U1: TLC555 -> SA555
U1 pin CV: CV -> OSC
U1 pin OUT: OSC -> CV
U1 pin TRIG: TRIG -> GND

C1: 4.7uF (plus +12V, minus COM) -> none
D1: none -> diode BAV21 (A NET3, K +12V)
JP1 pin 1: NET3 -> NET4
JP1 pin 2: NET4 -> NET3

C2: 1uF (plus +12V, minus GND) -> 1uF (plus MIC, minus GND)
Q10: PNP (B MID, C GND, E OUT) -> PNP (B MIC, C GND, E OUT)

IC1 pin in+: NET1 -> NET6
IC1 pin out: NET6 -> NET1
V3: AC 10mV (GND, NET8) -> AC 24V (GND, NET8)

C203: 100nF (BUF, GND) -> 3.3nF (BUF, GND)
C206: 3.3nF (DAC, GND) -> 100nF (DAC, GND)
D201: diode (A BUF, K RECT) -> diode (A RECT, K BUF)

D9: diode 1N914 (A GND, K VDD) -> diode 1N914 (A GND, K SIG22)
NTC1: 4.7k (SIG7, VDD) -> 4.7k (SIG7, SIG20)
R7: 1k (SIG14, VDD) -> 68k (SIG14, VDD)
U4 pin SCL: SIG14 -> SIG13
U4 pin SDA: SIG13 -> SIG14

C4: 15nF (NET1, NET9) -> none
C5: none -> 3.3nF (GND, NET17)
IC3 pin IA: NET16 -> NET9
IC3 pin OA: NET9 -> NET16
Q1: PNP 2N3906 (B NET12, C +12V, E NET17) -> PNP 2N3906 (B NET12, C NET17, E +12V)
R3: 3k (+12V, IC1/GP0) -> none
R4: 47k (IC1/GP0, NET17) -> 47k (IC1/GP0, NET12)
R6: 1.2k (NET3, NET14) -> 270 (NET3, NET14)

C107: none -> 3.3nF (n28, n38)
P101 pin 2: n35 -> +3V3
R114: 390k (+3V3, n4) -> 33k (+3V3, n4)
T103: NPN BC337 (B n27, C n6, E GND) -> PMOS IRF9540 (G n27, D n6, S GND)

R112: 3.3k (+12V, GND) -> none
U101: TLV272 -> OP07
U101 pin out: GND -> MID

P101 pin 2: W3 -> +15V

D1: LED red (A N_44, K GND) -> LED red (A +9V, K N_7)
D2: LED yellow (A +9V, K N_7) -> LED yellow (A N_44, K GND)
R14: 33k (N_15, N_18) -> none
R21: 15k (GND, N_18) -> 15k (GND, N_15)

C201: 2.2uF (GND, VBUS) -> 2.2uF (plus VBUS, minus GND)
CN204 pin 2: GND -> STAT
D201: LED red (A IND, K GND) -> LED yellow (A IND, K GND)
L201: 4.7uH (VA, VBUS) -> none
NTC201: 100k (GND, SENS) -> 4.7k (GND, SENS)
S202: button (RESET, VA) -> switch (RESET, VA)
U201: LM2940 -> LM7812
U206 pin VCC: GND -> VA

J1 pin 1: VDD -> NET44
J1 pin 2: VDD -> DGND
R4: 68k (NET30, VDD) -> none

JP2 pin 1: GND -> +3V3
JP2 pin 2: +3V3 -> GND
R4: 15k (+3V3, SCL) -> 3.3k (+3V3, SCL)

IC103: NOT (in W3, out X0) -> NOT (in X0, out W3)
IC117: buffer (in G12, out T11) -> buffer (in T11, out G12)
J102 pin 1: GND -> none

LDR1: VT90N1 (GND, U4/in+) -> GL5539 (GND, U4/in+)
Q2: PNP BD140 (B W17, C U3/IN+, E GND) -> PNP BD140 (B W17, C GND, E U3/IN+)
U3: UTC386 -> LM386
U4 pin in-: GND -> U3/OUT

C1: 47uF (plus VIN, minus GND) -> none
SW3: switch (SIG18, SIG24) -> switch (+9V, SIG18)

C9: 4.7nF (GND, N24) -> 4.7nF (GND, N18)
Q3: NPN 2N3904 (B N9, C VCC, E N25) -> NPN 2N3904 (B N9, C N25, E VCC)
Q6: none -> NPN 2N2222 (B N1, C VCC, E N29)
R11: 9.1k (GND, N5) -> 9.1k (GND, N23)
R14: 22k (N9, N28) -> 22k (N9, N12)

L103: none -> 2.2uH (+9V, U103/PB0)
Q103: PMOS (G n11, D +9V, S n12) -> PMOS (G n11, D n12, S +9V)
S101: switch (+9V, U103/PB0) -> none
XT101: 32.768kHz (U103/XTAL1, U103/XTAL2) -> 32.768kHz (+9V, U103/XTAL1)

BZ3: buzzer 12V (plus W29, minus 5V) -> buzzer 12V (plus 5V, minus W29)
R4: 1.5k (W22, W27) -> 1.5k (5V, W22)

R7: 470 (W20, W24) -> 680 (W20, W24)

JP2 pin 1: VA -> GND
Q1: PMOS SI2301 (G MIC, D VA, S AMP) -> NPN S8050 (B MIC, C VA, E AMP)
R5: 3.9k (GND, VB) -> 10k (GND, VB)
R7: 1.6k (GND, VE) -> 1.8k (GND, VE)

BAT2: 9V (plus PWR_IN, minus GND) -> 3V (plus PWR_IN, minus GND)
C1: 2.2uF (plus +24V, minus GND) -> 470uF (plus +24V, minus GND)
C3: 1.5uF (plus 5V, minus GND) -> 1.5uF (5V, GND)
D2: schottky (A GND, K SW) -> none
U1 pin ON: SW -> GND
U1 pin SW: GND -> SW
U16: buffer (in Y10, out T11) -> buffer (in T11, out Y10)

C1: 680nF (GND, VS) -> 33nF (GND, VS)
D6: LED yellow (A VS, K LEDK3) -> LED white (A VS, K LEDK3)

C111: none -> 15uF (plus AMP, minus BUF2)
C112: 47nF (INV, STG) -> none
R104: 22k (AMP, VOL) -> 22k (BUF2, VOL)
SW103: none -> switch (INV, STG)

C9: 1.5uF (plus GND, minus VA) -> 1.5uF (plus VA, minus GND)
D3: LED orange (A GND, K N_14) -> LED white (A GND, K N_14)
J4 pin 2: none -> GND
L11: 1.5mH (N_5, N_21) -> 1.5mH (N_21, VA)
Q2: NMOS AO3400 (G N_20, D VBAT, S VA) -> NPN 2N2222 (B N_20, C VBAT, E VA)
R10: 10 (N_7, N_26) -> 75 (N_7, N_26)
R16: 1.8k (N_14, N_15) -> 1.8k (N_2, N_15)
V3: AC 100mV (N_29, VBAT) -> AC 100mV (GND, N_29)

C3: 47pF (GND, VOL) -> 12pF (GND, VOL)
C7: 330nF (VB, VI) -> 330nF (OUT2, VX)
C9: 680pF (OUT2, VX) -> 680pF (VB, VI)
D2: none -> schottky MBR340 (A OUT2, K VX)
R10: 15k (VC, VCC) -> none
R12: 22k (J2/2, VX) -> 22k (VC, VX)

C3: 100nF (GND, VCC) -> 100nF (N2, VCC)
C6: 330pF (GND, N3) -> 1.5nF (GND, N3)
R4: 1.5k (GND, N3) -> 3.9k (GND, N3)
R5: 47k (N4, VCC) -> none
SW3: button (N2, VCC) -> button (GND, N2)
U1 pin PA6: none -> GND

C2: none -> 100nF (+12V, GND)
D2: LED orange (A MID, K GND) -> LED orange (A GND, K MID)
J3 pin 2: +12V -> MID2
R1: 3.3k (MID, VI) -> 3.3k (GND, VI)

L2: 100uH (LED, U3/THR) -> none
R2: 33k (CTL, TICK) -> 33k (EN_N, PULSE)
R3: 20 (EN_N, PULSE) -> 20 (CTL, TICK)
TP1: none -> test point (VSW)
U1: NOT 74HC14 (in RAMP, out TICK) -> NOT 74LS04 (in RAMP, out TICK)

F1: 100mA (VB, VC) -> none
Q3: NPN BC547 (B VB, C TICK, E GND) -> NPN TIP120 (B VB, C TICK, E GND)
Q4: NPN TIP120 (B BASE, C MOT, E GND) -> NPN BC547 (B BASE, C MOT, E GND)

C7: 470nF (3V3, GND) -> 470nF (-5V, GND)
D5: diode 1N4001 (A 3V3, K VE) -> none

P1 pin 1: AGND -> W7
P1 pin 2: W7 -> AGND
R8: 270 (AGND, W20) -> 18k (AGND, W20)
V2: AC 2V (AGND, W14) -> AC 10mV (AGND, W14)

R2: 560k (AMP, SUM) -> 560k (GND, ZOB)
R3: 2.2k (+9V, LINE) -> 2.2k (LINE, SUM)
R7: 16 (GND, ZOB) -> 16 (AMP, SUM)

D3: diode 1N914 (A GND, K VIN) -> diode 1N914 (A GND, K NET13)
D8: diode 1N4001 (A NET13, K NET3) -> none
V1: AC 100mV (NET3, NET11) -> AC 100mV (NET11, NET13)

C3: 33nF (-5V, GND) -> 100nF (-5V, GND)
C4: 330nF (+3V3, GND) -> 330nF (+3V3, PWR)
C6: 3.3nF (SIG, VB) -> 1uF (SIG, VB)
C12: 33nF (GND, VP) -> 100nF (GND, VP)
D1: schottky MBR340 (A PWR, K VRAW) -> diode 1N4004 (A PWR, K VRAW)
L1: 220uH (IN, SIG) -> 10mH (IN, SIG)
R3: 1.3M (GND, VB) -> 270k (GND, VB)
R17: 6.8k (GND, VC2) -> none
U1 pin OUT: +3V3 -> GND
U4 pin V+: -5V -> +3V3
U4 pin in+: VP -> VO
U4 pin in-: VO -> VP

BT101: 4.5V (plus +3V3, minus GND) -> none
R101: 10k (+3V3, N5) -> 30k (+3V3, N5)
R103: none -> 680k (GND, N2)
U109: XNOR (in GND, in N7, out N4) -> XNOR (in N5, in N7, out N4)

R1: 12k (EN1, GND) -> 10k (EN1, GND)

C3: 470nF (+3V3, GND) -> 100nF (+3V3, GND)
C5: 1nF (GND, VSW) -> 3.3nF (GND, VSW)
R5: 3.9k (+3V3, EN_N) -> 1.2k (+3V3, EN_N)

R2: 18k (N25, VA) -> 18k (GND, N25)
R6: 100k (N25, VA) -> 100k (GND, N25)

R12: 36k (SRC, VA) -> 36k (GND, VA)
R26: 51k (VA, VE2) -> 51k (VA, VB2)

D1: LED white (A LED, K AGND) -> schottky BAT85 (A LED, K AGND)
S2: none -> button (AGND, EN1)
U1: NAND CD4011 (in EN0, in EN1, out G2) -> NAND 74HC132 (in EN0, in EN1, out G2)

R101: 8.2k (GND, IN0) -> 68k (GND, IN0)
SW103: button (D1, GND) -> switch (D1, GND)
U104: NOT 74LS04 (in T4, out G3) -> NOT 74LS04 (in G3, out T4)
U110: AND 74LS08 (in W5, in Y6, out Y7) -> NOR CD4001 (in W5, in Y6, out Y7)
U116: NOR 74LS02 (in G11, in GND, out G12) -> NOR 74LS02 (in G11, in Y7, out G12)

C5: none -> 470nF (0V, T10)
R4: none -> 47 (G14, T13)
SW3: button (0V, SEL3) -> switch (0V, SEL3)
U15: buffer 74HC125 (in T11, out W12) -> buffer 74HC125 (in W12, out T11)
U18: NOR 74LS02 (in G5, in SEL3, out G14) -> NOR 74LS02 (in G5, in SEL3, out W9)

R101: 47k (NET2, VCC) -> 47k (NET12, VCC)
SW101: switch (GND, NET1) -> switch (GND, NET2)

■ WHAT IS EXPECTED
Copy word for word the stretch of entries above from the line that has "C9: 4.7nF (GND, N24) -> 4.7nF (GND, N18)" through the line that has "R14: 22k (N9, N28) -> 22k (N9, N12)", both ends included, and nothing outside it.

■ EXERCISE RESULT
C9: 4.7nF (GND, N24) -> 4.7nF (GND, N18)
Q3: NPN 2N3904 (B N9, C VCC, E N25) -> NPN 2N3904 (B N9, C N25, E VCC)
Q6: none -> NPN 2N2222 (B N1, C VCC, E N29)
R11: 9.1k (GND, N5) -> 9.1k (GND, N23)
R14: 22k (N9, N28) -> 22k (N9, N12)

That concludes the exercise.